→ AIM OF THE TASK: Lines below starting with the line with "grey glasses [468,93,568,169] -> none" and going on through the line with "grey headphones [862,364,953,431]" must be output exactly; the rest of the records must be left out.

[Scene images with change listings]

________

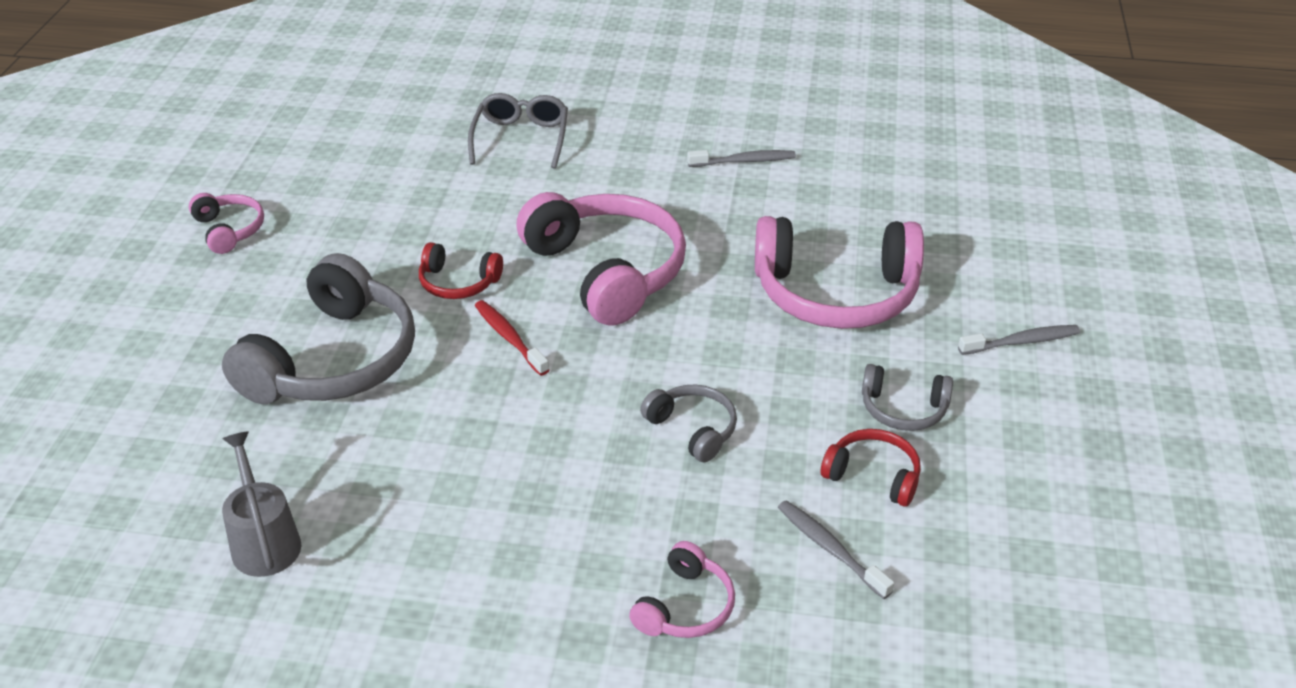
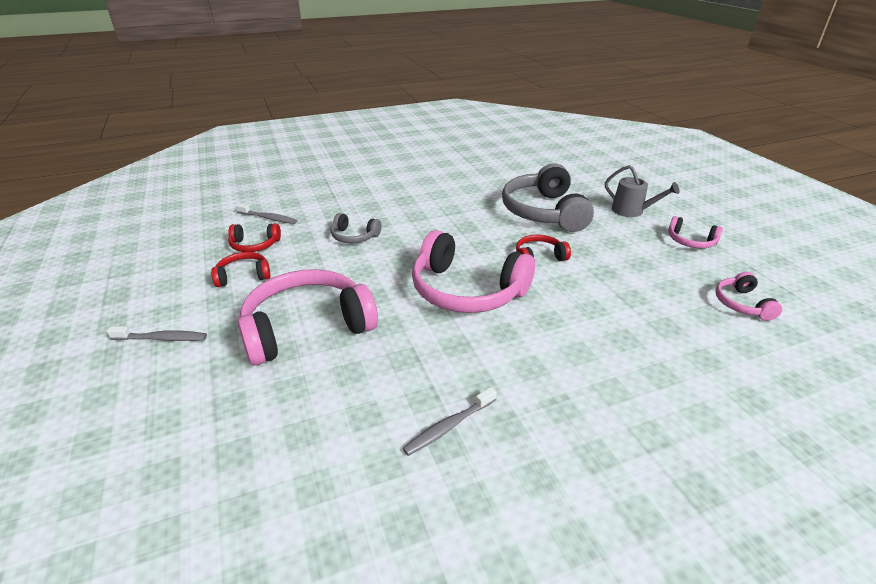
camera: 150 degrees right, 5 degrees down
grey watering can [222,432,301,577] -> grey watering can moved to [605,165,680,217]
grey glasses [468,93,568,169] -> none
red toothbrush [475,300,549,376] -> none
pink headphones [629,541,735,638] -> pink headphones moved to [715,272,782,321]
grey headphones [862,364,953,431] -> red headphones [211,252,271,287]
grey toothbrush [958,325,1080,355] -> grey toothbrush turned 135 degrees counterclockwise [107,326,207,341]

________

→ TASK OUTPUT:
grey glasses [468,93,568,169] -> none
red toothbrush [475,300,549,376] -> none
pink headphones [629,541,735,638] -> pink headphones moved to [715,272,782,321]
grey headphones [862,364,953,431] -> red headphones [211,252,271,287]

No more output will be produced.